MATERIAL SUPPLIED:
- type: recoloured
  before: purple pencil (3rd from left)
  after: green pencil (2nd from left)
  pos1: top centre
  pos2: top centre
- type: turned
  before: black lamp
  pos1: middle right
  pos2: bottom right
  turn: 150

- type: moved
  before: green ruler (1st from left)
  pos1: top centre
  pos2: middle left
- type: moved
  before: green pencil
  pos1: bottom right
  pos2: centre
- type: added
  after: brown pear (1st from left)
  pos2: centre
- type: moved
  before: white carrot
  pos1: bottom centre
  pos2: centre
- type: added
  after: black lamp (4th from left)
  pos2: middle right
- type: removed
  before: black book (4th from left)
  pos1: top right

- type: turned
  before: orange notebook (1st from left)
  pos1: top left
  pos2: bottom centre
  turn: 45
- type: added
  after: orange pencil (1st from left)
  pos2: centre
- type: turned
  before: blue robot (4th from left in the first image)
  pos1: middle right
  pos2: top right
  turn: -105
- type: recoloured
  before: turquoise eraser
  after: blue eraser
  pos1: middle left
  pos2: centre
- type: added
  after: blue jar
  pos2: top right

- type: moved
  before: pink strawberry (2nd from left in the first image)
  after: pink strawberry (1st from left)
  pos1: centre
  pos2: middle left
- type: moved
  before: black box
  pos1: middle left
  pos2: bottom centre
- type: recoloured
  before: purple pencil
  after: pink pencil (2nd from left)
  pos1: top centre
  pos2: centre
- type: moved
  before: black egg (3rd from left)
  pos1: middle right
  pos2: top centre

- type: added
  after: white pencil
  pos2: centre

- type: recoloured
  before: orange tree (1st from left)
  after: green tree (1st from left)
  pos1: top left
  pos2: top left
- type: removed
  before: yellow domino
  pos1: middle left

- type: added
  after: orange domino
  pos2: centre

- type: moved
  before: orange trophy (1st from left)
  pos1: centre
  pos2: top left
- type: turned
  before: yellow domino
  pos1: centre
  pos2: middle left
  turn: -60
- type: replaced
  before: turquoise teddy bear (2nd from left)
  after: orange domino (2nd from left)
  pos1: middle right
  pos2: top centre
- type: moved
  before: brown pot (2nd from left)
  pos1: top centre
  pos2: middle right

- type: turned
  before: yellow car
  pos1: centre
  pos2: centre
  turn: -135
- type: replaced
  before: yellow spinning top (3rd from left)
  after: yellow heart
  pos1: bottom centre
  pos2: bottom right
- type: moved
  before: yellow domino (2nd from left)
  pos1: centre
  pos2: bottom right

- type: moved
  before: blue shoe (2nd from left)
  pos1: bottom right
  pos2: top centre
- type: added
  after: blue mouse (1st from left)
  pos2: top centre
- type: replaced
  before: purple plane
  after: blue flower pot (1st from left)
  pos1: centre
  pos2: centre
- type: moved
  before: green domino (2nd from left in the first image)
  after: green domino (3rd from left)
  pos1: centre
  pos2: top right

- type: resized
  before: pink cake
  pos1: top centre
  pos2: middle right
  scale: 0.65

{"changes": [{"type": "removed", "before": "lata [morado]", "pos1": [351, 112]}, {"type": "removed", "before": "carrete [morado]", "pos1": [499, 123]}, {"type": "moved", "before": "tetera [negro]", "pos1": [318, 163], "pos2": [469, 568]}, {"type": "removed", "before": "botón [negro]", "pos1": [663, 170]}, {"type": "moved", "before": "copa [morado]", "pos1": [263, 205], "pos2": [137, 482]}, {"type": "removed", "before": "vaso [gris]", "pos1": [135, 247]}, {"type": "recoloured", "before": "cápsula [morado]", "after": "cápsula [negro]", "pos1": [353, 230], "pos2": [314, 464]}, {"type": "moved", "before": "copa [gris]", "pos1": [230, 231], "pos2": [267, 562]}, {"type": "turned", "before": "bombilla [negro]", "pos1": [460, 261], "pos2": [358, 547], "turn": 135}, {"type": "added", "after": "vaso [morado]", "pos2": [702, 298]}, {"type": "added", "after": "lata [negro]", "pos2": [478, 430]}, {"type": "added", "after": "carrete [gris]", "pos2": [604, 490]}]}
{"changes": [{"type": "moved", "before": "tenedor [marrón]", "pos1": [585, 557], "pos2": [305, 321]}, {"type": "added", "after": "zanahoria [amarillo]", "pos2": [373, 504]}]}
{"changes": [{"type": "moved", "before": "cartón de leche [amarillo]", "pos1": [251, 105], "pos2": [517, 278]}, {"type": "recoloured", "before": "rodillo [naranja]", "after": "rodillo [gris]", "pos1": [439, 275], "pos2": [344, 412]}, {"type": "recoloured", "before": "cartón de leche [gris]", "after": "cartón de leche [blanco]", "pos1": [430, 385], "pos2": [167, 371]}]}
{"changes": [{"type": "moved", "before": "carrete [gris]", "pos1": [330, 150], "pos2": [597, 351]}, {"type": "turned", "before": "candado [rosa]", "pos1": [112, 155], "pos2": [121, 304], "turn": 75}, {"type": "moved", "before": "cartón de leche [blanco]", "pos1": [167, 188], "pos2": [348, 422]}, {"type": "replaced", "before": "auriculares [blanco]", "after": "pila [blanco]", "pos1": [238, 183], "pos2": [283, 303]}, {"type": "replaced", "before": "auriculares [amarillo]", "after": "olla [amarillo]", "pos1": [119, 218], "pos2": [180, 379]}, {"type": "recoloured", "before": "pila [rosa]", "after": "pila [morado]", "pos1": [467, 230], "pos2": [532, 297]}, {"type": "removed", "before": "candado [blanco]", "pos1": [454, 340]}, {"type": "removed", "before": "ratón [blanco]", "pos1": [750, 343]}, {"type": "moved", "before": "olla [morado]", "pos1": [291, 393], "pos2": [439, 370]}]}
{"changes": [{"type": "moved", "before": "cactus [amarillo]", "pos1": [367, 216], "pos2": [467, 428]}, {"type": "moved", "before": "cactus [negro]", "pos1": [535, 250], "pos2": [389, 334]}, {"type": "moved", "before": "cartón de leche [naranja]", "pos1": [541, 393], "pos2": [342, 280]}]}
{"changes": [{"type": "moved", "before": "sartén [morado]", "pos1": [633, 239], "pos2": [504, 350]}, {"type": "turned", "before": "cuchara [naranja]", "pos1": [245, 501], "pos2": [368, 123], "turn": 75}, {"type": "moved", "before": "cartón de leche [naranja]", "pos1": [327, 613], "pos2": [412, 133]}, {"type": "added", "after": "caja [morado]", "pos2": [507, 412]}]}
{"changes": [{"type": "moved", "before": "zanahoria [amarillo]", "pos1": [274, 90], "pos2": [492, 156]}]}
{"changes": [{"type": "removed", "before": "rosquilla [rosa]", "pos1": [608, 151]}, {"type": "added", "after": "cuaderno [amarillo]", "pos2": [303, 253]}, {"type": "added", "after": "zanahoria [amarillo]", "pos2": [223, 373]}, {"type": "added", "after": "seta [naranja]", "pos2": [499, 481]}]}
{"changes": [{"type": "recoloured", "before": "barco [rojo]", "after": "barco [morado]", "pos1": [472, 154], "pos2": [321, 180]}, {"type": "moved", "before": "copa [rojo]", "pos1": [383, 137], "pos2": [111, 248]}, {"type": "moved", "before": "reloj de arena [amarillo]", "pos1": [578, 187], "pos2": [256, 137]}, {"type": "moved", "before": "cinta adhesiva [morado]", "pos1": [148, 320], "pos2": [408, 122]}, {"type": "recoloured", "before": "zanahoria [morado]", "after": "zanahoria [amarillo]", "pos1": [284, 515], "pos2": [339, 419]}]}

ABOUT THIS TASK: Would you retype all of the data exactly as shown?

EXPECTED ANSWER:
- type: recoloured
  before: purple pencil (3rd from left)
  after: green pencil (2nd from left)
  pos1: top centre
  pos2: top centre
- type: turned
  before: black lamp
  pos1: middle right
  pos2: bottom right
  turn: 150

- type: moved
  before: green ruler (1st from left)
  pos1: top centre
  pos2: middle left
- type: moved
  before: green pencil
  pos1: bottom right
  pos2: centre
- type: added
  after: brown pear (1st from left)
  pos2: centre
- type: moved
  before: white carrot
  pos1: bottom centre
  pos2: centre
- type: added
  after: black lamp (4th from left)
  pos2: middle right
- type: removed
  before: black book (4th from left)
  pos1: top right

- type: turned
  before: orange notebook (1st from left)
  pos1: top left
  pos2: bottom centre
  turn: 45
- type: added
  after: orange pencil (1st from left)
  pos2: centre
- type: turned
  before: blue robot (4th from left in the first image)
  pos1: middle right
  pos2: top right
  turn: -105
- type: recoloured
  before: turquoise eraser
  after: blue eraser
  pos1: middle left
  pos2: centre
- type: added
  after: blue jar
  pos2: top right

- type: moved
  before: pink strawberry (2nd from left in the first image)
  after: pink strawberry (1st from left)
  pos1: centre
  pos2: middle left
- type: moved
  before: black box
  pos1: middle left
  pos2: bottom centre
- type: recoloured
  before: purple pencil
  after: pink pencil (2nd from left)
  pos1: top centre
  pos2: centre
- type: moved
  before: black egg (3rd from left)
  pos1: middle right
  pos2: top centre

- type: added
  after: white pencil
  pos2: centre

- type: recoloured
  before: orange tree (1st from left)
  after: green tree (1st from left)
  pos1: top left
  pos2: top left
- type: removed
  before: yellow domino
  pos1: middle left

- type: added
  after: orange domino
  pos2: centre

- type: moved
  before: orange trophy (1st from left)
  pos1: centre
  pos2: top left
- type: turned
  before: yellow domino
  pos1: centre
  pos2: middle left
  turn: -60
- type: replaced
  before: turquoise teddy bear (2nd from left)
  after: orange domino (2nd from left)
  pos1: middle right
  pos2: top centre
- type: moved
  before: brown pot (2nd from left)
  pos1: top centre
  pos2: middle right

- type: turned
  before: yellow car
  pos1: centre
  pos2: centre
  turn: -135
- type: replaced
  before: yellow spinning top (3rd from left)
  after: yellow heart
  pos1: bottom centre
  pos2: bottom right
- type: moved
  before: yellow domino (2nd from left)
  pos1: centre
  pos2: bottom right

- type: moved
  before: blue shoe (2nd from left)
  pos1: bottom right
  pos2: top centre
- type: added
  after: blue mouse (1st from left)
  pos2: top centre
- type: replaced
  before: purple plane
  after: blue flower pot (1st from left)
  pos1: centre
  pos2: centre
- type: moved
  before: green domino (2nd from left in the first image)
  after: green domino (3rd from left)
  pos1: centre
  pos2: top right

- type: resized
  before: pink cake
  pos1: top centre
  pos2: middle right
  scale: 0.65

{"changes": [{"type": "removed", "before": "lata [morado]", "pos1": [351, 112]}, {"type": "removed", "before": "carrete [morado]", "pos1": [499, 123]}, {"type": "moved", "before": "tetera [negro]", "pos1": [318, 163], "pos2": [469, 568]}, {"type": "removed", "before": "botón [negro]", "pos1": [663, 170]}, {"type": "moved", "before": "copa [morado]", "pos1": [263, 205], "pos2": [137, 482]}, {"type": "removed", "before": "vaso [gris]", "pos1": [135, 247]}, {"type": "recoloured", "before": "cápsula [morado]", "after": "cápsula [negro]", "pos1": [353, 230], "pos2": [314, 464]}, {"type": "moved", "before": "copa [gris]", "pos1": [230, 231], "pos2": [267, 562]}, {"type": "turned", "before": "bombilla [negro]", "pos1": [460, 261], "pos2": [358, 547], "turn": 135}, {"type": "added", "after": "vaso [morado]", "pos2": [702, 298]}, {"type": "added", "after": "lata [negro]", "pos2": [478, 430]}, {"type": "added", "after": "carrete [gris]", "pos2": [604, 490]}]}
{"changes": [{"type": "moved", "before": "tenedor [marrón]", "pos1": [585, 557], "pos2": [305, 321]}, {"type": "added", "after": "zanahoria [amarillo]", "pos2": [373, 504]}]}
{"changes": [{"type": "moved", "before": "cartón de leche [amarillo]", "pos1": [251, 105], "pos2": [517, 278]}, {"type": "recoloured", "before": "rodillo [naranja]", "after": "rodillo [gris]", "pos1": [439, 275], "pos2": [344, 412]}, {"type": "recoloured", "before": "cartón de leche [gris]", "after": "cartón de leche [blanco]", "pos1": [430, 385], "pos2": [167, 371]}]}
{"changes": [{"type": "moved", "before": "carrete [gris]", "pos1": [330, 150], "pos2": [597, 351]}, {"type": "turned", "before": "candado [rosa]", "pos1": [112, 155], "pos2": [121, 304], "turn": 75}, {"type": "moved", "before": "cartón de leche [blanco]", "pos1": [167, 188], "pos2": [348, 422]}, {"type": "replaced", "before": "auriculares [blanco]", "after": "pila [blanco]", "pos1": [238, 183], "pos2": [283, 303]}, {"type": "replaced", "before": "auriculares [amarillo]", "after": "olla [amarillo]", "pos1": [119, 218], "pos2": [180, 379]}, {"type": "recoloured", "before": "pila [rosa]", "after": "pila [morado]", "pos1": [467, 230], "pos2": [532, 297]}, {"type": "removed", "before": "candado [blanco]", "pos1": [454, 340]}, {"type": "removed", "before": "ratón [blanco]", "pos1": [750, 343]}, {"type": "moved", "before": "olla [morado]", "pos1": [291, 393], "pos2": [439, 370]}]}
{"changes": [{"type": "moved", "before": "cactus [amarillo]", "pos1": [367, 216], "pos2": [467, 428]}, {"type": "moved", "before": "cactus [negro]", "pos1": [535, 250], "pos2": [389, 334]}, {"type": "moved", "before": "cartón de leche [naranja]", "pos1": [541, 393], "pos2": [342, 280]}]}
{"changes": [{"type": "moved", "before": "sartén [morado]", "pos1": [633, 239], "pos2": [504, 350]}, {"type": "turned", "before": "cuchara [naranja]", "pos1": [245, 501], "pos2": [368, 123], "turn": 75}, {"type": "moved", "before": "cartón de leche [naranja]", "pos1": [327, 613], "pos2": [412, 133]}, {"type": "added", "after": "caja [morado]", "pos2": [507, 412]}]}
{"changes": [{"type": "moved", "before": "zanahoria [amarillo]", "pos1": [274, 90], "pos2": [492, 156]}]}
{"changes": [{"type": "removed", "before": "rosquilla [rosa]", "pos1": [608, 151]}, {"type": "added", "after": "cuaderno [amarillo]", "pos2": [303, 253]}, {"type": "added", "after": "zanahoria [amarillo]", "pos2": [223, 373]}, {"type": "added", "after": "seta [naranja]", "pos2": [499, 481]}]}
{"changes": [{"type": "recoloured", "before": "barco [rojo]", "after": "barco [morado]", "pos1": [472, 154], "pos2": [321, 180]}, {"type": "moved", "before": "copa [rojo]", "pos1": [383, 137], "pos2": [111, 248]}, {"type": "moved", "before": "reloj de arena [amarillo]", "pos1": [578, 187], "pos2": [256, 137]}, {"type": "moved", "before": "cinta adhesiva [morado]", "pos1": [148, 320], "pos2": [408, 122]}, {"type": "recoloured", "before": "zanahoria [morado]", "after": "zanahoria [amarillo]", "pos1": [284, 515], "pos2": [339, 419]}]}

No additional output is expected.